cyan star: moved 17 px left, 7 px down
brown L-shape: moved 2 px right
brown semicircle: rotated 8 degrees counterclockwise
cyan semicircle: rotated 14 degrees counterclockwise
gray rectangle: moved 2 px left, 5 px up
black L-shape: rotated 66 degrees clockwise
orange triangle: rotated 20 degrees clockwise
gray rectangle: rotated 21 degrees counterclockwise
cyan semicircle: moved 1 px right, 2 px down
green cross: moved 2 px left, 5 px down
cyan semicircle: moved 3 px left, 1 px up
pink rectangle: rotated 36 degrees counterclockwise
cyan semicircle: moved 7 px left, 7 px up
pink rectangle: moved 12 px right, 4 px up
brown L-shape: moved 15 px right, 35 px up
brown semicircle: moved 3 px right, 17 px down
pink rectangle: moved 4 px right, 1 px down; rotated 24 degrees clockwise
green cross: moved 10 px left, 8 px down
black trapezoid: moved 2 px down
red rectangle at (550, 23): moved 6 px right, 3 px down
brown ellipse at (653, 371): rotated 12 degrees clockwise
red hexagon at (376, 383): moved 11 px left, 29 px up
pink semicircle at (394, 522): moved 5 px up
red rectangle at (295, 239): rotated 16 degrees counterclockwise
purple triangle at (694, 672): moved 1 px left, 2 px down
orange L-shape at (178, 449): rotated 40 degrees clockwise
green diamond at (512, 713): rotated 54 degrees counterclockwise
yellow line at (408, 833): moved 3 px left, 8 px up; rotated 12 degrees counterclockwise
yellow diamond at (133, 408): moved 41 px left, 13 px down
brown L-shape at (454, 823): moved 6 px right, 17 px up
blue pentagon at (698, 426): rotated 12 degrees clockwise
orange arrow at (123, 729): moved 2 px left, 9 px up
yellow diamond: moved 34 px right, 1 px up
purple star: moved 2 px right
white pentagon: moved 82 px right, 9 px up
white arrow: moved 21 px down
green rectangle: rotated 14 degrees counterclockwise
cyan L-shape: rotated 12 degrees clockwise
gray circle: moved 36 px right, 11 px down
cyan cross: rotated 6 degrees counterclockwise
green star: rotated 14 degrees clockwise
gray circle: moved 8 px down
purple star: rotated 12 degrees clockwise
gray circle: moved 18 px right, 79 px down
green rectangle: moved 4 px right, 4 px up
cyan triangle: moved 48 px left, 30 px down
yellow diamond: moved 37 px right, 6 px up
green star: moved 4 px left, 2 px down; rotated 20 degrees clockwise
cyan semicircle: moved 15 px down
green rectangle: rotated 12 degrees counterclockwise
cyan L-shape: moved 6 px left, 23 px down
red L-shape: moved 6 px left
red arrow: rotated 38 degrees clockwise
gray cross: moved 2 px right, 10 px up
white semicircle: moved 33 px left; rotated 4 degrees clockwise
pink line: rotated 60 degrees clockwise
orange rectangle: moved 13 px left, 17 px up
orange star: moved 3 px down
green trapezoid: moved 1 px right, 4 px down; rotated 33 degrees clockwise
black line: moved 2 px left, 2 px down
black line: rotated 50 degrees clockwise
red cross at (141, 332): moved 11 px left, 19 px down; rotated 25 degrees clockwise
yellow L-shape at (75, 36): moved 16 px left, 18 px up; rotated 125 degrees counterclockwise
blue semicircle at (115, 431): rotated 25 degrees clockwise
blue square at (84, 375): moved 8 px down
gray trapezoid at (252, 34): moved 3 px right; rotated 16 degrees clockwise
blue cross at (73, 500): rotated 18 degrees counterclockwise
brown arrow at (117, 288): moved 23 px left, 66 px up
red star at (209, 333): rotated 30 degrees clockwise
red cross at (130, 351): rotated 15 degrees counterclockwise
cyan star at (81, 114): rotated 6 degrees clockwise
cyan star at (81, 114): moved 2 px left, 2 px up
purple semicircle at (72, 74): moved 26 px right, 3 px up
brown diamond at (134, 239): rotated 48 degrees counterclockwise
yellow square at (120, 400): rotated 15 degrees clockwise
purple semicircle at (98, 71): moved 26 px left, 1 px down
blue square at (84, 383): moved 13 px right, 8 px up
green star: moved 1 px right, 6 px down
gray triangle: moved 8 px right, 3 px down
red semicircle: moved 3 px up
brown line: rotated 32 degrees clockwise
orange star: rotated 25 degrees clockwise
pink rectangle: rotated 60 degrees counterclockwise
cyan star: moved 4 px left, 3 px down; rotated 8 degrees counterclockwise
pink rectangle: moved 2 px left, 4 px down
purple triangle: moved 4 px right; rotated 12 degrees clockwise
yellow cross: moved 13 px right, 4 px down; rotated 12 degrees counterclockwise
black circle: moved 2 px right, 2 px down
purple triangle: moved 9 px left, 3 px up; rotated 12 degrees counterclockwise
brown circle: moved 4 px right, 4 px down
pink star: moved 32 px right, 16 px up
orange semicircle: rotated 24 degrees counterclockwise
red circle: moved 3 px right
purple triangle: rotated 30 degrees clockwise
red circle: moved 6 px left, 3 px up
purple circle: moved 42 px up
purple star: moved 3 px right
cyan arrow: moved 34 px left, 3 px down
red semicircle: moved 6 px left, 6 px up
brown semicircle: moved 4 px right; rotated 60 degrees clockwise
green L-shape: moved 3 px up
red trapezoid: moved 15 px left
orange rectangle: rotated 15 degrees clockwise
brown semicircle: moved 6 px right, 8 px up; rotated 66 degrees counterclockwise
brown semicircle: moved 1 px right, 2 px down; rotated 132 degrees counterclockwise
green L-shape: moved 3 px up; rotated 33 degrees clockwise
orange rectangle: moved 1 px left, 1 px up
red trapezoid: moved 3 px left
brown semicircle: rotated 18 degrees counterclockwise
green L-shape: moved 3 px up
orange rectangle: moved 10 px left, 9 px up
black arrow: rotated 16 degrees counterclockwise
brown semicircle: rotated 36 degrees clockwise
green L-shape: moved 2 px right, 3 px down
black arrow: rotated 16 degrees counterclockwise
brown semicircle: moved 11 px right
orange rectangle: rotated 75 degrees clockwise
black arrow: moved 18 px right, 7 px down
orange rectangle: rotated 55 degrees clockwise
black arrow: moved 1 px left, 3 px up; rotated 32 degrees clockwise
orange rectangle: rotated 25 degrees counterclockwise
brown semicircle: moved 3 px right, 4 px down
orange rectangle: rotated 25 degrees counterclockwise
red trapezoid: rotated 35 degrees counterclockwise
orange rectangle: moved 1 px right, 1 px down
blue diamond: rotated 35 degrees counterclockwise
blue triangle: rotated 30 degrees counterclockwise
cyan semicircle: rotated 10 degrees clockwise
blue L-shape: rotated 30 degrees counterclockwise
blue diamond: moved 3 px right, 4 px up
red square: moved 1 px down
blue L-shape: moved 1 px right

****************

▸ **GIVEN PROBLEM**
Reproduce the listing from its first line through the line containing "black L-shape: rotated 66 degrees clockwise", changing "semicircle" to "half-disc" and leaving everything else as it is.

▸ **FINISHED TASK**
cyan star: moved 17 px left, 7 px down
brown L-shape: moved 2 px right
brown half-disc: rotated 8 degrees counterclockwise
cyan half-disc: rotated 14 degrees counterclockwise
gray rectangle: moved 2 px left, 5 px up
black L-shape: rotated 66 degrees clockwise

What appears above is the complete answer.